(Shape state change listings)
——————————
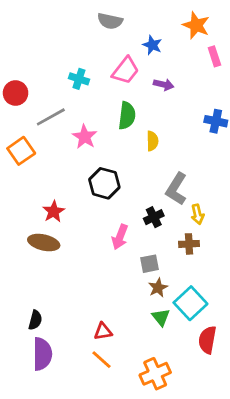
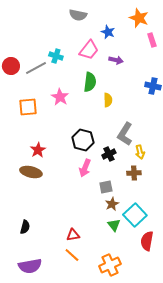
gray line: (51, 117) -> (36, 68), moved
orange square: (21, 151) -> (28, 107), moved, turned 30
black hexagon: (104, 183) -> (83, 140), moved
purple semicircle: (42, 354) -> (30, 266), moved, turned 80

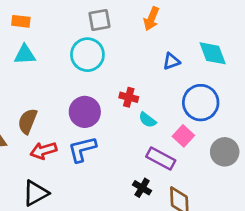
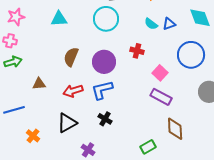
cyan semicircle: (147, 120) -> (151, 24), moved
brown semicircle: (28, 121) -> (71, 57), moved
pink square: (183, 136) -> (160, 73), moved
black cross: (142, 188) -> (105, 119), moved

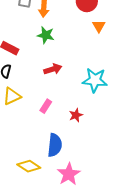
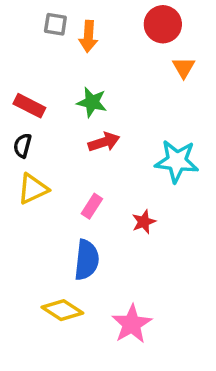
green star: (46, 35) -> (92, 102), moved
blue semicircle: (55, 145) -> (87, 260), moved

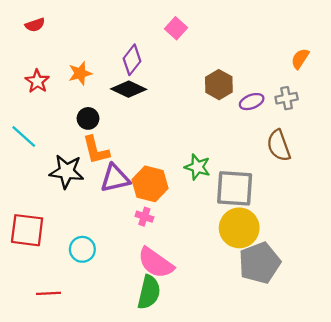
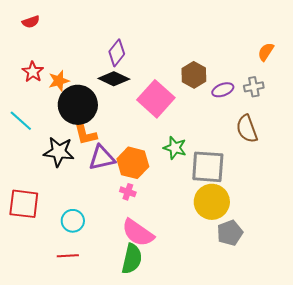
pink square: (176, 28) -> (156, 99), moved, size x1.8
orange star: (80, 73) -> (59, 81), moved
black circle: (88, 118) -> (78, 105), size x2.0
gray pentagon: (259, 263) -> (230, 233), size x0.7
red line: (49, 293) -> (68, 256), moved

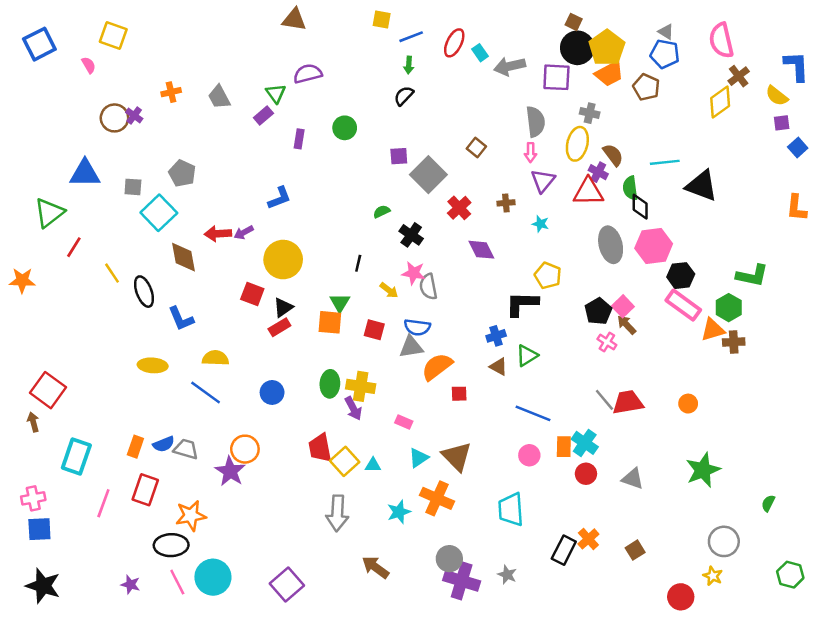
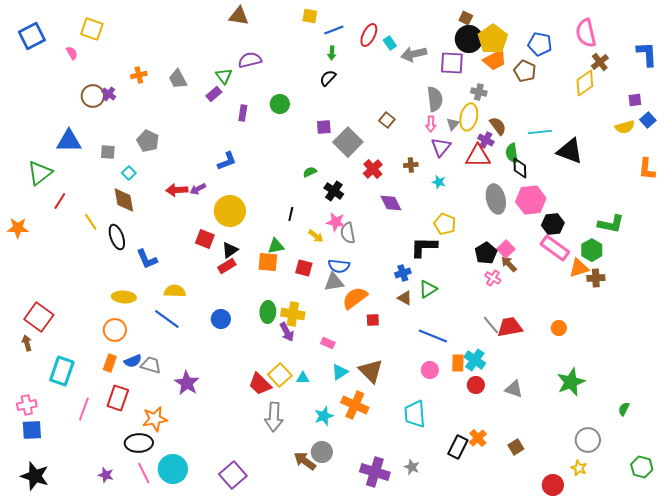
gray triangle: (666, 32) -> (453, 124), moved, turned 40
yellow semicircle: (777, 96) -> (625, 127), moved, turned -54
cyan square: (159, 213) -> (129, 173), size x0.5
brown diamond: (183, 257) -> (124, 200), moved
green triangle: (340, 303) -> (276, 246), turned 48
red trapezoid: (320, 448) -> (260, 384), moved, turned -35
orange circle: (245, 449) -> (115, 330), moved
gray circle: (449, 559) -> (322, 452), moved

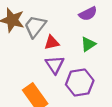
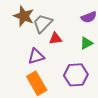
purple triangle: (55, 65) -> (36, 56), moved, turned 42

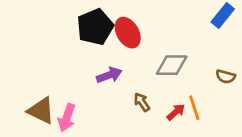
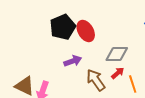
brown arrow: (142, 102) -> (96, 80), size x1.6
red arrow: (176, 112) -> (118, 73), moved

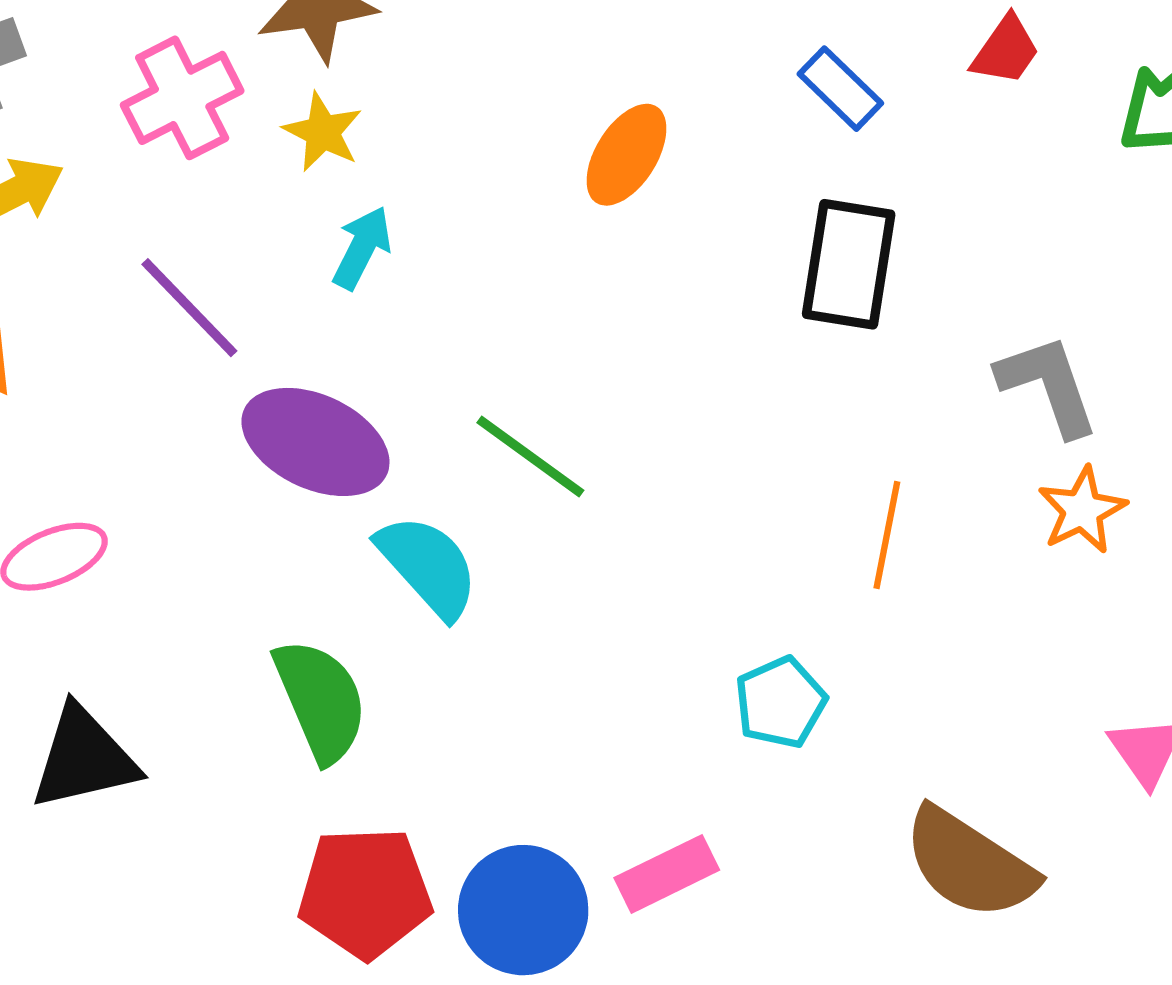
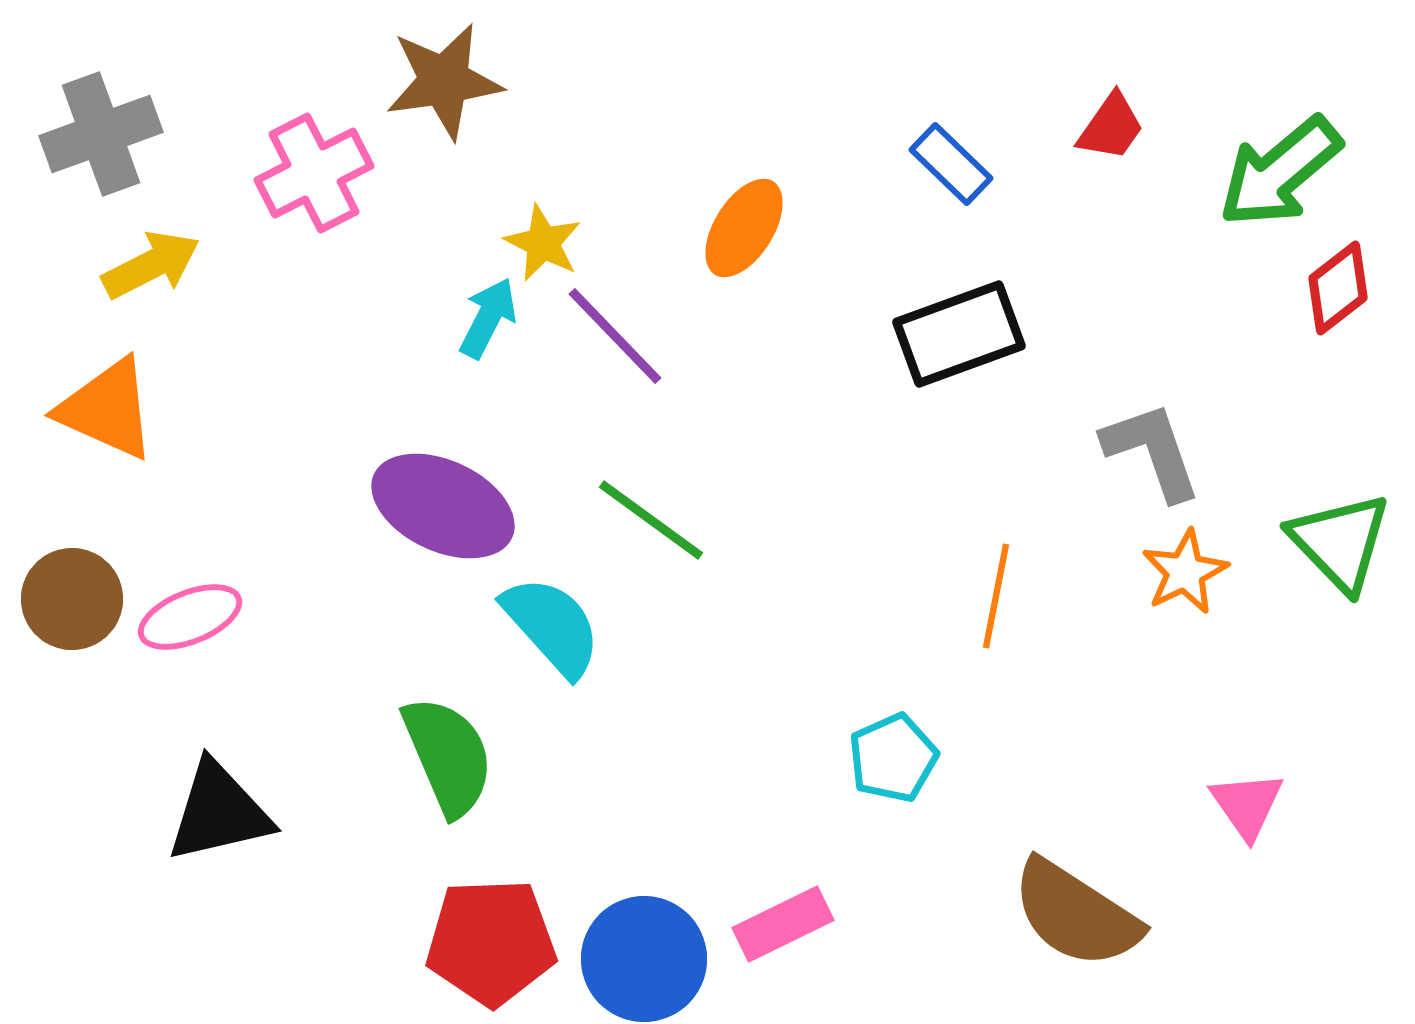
——————————
Exercise aim
Please return, without any change, the lines from the line containing "gray circle: (449, 559) -> (322, 452), moved" through the last line of the entries, dropping the pictures.

Solved exercise
gray circle: (449, 559) -> (322, 452), moved

purple triangle: (55, 65) -> (36, 56), moved, turned 42

brown arrow: (142, 102) -> (96, 80), size x1.6
red arrow: (176, 112) -> (118, 73), moved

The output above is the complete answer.